Source data>

--------

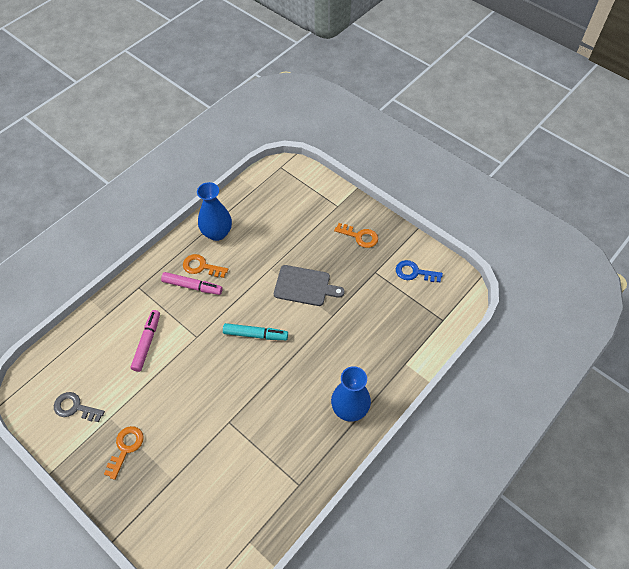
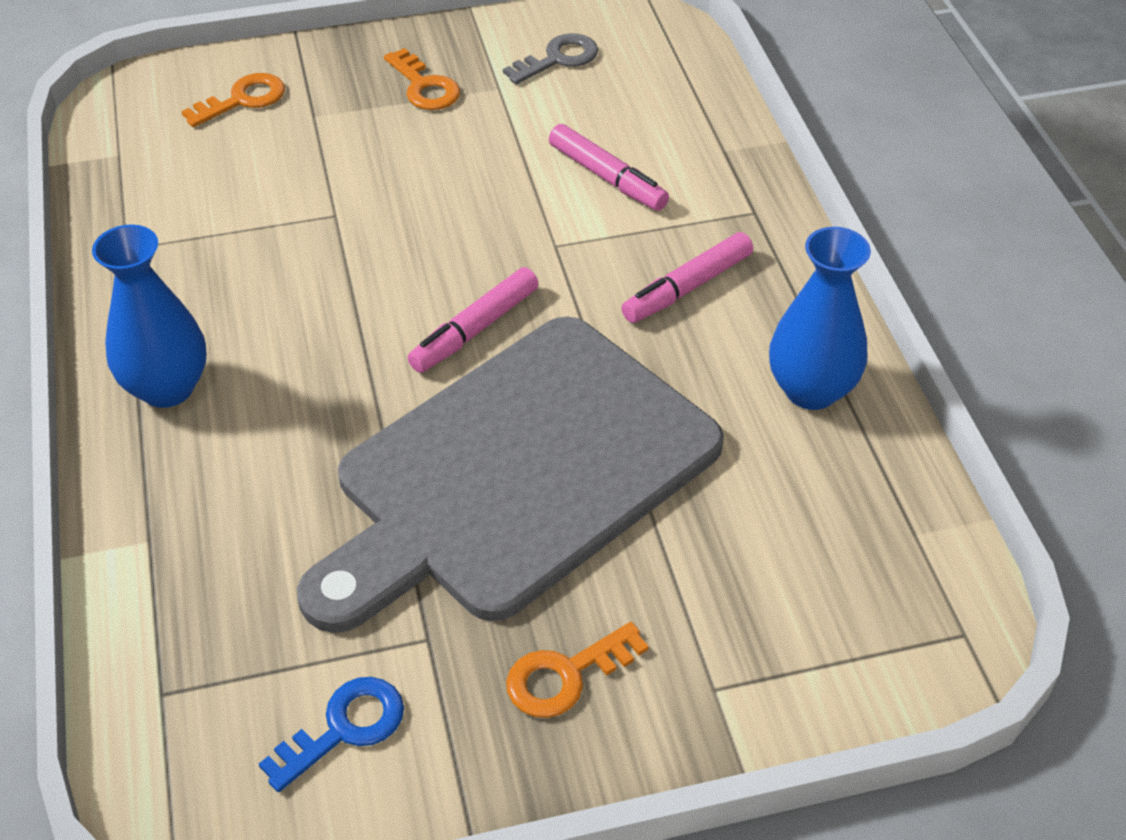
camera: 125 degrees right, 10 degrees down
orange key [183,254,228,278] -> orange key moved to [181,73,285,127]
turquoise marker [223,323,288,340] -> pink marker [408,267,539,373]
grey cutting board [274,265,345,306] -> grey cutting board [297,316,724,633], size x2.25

--------

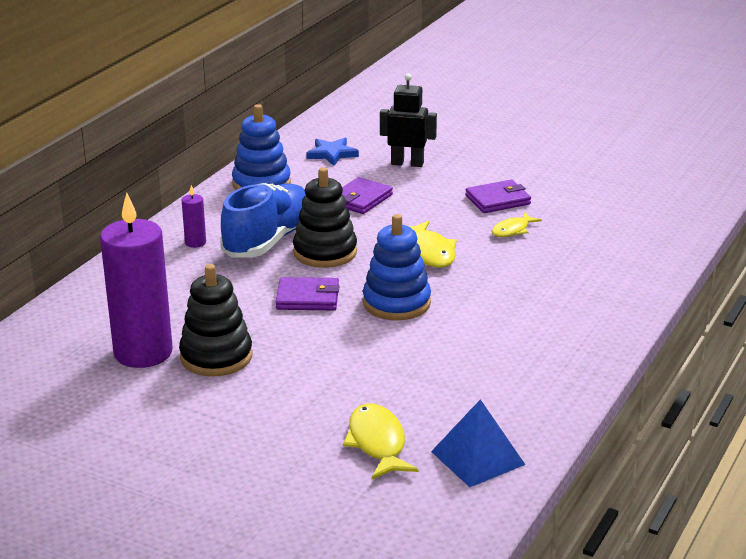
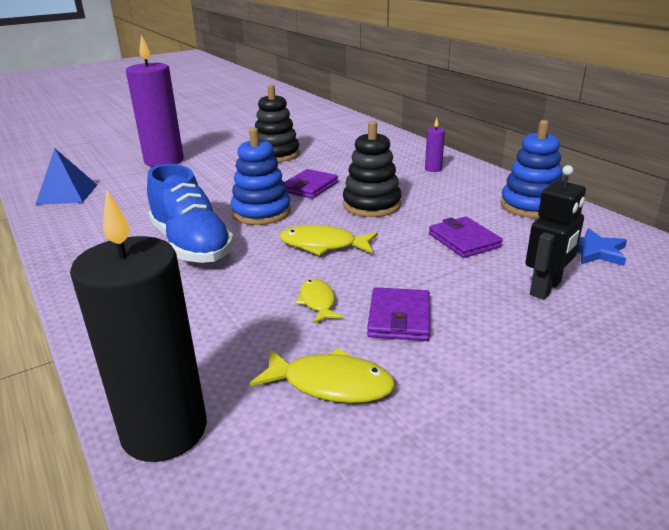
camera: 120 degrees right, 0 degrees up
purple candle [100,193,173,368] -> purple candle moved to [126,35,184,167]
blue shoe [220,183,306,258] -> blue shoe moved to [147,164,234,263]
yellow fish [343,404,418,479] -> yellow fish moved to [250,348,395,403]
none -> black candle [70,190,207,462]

--------

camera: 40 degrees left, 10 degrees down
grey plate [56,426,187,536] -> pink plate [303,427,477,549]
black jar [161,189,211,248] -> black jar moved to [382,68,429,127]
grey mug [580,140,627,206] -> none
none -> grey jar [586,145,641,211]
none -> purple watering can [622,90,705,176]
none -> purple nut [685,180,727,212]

--------

Extract from the records above the lines from the one containing "purple candle [100,193,173,368]" to the one containing "none -> black candle [70,190,207,462]", both lines included, exactly as they appear and with nothing else.

purple candle [100,193,173,368] -> purple candle moved to [126,35,184,167]
blue shoe [220,183,306,258] -> blue shoe moved to [147,164,234,263]
yellow fish [343,404,418,479] -> yellow fish moved to [250,348,395,403]
none -> black candle [70,190,207,462]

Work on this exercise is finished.